WORK TASK: Restate word for word every line from the top of the data below down through the line that holds "door: (789, 795) -> (273, 686), moved".

INPUT DATA:
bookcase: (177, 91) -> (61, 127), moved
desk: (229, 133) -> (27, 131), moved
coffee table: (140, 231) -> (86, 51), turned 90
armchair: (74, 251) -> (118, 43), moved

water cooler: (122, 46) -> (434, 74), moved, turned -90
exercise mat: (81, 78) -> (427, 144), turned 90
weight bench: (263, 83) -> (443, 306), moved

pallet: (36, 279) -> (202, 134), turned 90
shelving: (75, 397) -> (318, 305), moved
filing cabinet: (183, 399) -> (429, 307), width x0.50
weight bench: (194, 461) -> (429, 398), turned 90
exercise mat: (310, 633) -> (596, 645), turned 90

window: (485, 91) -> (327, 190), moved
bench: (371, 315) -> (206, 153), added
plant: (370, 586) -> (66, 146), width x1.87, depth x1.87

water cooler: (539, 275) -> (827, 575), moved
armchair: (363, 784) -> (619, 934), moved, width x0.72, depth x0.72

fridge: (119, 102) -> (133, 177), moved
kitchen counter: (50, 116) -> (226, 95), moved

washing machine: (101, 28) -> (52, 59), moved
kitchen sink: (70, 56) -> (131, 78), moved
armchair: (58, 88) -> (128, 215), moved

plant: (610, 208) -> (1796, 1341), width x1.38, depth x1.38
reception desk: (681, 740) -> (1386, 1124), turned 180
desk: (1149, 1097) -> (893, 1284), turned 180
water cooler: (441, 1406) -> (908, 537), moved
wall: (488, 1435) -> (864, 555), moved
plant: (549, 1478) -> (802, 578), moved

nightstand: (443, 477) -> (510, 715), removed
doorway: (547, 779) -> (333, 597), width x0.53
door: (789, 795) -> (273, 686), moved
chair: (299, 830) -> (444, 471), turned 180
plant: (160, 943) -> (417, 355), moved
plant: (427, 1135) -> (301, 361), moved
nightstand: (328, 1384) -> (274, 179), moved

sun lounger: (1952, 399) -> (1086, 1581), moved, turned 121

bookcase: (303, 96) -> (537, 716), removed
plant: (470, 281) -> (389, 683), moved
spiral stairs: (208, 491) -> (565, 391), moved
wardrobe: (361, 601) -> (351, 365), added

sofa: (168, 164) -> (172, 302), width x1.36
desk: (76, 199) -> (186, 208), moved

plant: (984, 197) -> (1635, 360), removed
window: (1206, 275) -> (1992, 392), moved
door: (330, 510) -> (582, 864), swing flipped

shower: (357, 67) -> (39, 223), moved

EXERCISE SOLUTION:
bookcase: (177, 91) -> (61, 127), moved
desk: (229, 133) -> (27, 131), moved
coffee table: (140, 231) -> (86, 51), turned 90
armchair: (74, 251) -> (118, 43), moved

water cooler: (122, 46) -> (434, 74), moved, turned -90
exercise mat: (81, 78) -> (427, 144), turned 90
weight bench: (263, 83) -> (443, 306), moved

pallet: (36, 279) -> (202, 134), turned 90
shelving: (75, 397) -> (318, 305), moved
filing cabinet: (183, 399) -> (429, 307), width x0.50
weight bench: (194, 461) -> (429, 398), turned 90
exercise mat: (310, 633) -> (596, 645), turned 90

window: (485, 91) -> (327, 190), moved
bench: (371, 315) -> (206, 153), added
plant: (370, 586) -> (66, 146), width x1.87, depth x1.87

water cooler: (539, 275) -> (827, 575), moved
armchair: (363, 784) -> (619, 934), moved, width x0.72, depth x0.72

fridge: (119, 102) -> (133, 177), moved
kitchen counter: (50, 116) -> (226, 95), moved

washing machine: (101, 28) -> (52, 59), moved
kitchen sink: (70, 56) -> (131, 78), moved
armchair: (58, 88) -> (128, 215), moved

plant: (610, 208) -> (1796, 1341), width x1.38, depth x1.38
reception desk: (681, 740) -> (1386, 1124), turned 180
desk: (1149, 1097) -> (893, 1284), turned 180
water cooler: (441, 1406) -> (908, 537), moved
wall: (488, 1435) -> (864, 555), moved
plant: (549, 1478) -> (802, 578), moved

nightstand: (443, 477) -> (510, 715), removed
doorway: (547, 779) -> (333, 597), width x0.53
door: (789, 795) -> (273, 686), moved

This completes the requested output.